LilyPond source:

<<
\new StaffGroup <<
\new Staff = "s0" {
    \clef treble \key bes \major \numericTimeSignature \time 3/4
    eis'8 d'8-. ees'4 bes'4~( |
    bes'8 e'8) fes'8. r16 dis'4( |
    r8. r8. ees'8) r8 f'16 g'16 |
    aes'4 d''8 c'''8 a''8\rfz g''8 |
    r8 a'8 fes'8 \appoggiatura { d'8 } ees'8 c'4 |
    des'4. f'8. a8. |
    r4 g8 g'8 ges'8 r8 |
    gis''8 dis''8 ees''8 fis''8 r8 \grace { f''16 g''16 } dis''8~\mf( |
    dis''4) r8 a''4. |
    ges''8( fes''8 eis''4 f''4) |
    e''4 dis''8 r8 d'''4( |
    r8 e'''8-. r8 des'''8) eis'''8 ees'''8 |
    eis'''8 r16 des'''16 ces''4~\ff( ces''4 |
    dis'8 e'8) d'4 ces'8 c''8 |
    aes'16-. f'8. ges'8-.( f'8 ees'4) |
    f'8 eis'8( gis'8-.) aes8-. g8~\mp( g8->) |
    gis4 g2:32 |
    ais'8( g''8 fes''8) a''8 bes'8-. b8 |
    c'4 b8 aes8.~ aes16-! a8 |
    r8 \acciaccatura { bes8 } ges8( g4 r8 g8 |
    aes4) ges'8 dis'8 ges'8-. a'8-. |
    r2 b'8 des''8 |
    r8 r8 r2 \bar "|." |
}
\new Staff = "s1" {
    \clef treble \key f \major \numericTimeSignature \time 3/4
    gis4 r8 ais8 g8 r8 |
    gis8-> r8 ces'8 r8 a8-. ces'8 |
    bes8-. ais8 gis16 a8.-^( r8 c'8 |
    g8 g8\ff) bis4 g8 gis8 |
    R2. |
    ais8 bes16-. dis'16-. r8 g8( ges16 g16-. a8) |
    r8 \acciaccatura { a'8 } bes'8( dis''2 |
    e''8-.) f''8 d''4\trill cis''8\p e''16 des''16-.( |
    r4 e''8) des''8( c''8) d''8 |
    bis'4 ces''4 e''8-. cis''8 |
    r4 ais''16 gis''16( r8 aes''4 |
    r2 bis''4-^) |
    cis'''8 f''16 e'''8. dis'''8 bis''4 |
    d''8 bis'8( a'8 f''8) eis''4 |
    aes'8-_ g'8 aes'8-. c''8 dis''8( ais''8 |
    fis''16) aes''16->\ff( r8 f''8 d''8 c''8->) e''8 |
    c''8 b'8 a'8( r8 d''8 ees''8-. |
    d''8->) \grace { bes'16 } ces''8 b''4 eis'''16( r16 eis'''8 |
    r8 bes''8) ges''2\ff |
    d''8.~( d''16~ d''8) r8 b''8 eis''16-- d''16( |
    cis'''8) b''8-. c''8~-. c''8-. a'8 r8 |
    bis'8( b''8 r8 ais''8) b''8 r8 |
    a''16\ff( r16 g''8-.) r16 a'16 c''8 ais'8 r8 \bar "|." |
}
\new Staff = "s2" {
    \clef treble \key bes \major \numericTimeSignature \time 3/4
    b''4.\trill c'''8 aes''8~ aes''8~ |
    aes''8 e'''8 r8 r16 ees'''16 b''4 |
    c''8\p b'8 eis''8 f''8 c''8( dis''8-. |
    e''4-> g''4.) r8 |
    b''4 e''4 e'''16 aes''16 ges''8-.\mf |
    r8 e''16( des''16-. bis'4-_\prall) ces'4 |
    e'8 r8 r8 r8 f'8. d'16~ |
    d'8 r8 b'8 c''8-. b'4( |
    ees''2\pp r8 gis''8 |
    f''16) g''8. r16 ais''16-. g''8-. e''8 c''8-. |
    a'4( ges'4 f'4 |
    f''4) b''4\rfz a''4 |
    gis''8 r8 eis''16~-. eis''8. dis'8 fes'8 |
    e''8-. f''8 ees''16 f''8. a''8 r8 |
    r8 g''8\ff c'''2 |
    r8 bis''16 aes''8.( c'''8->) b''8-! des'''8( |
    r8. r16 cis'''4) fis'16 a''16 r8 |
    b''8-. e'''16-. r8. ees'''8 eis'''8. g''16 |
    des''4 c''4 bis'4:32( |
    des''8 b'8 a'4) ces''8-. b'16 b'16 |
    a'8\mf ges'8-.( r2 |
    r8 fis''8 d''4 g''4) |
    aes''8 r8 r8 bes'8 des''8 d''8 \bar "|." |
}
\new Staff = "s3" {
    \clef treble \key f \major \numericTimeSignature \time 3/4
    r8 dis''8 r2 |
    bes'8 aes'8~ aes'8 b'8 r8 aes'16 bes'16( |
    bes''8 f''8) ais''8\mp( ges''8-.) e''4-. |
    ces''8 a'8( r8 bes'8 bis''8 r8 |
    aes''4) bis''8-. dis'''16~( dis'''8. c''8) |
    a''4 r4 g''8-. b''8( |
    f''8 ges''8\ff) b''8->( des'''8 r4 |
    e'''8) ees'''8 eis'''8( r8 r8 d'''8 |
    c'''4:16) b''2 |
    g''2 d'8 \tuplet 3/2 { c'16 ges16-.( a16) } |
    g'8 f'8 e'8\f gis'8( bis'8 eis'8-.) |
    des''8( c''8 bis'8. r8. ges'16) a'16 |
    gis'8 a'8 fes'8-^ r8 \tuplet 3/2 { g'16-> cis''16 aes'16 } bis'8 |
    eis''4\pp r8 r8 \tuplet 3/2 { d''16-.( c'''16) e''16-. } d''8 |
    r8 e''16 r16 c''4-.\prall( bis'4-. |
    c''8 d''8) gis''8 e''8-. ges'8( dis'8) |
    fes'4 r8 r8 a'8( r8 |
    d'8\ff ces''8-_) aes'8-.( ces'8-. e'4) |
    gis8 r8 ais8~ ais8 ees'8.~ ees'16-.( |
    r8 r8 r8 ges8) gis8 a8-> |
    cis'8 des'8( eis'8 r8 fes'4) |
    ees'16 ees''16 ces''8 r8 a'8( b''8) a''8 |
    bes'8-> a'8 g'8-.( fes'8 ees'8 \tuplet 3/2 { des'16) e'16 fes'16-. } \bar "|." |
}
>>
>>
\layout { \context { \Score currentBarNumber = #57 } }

Stated goal :: Please pick out every line of the records that contains the string "trill", matching case exactly, and copy each of those lines.

Result ::
    e''8-.) f''8 d''4\trill cis''8\p e''16 des''16-.( |
    b''4.\trill c'''8 aes''8~ aes''8~ |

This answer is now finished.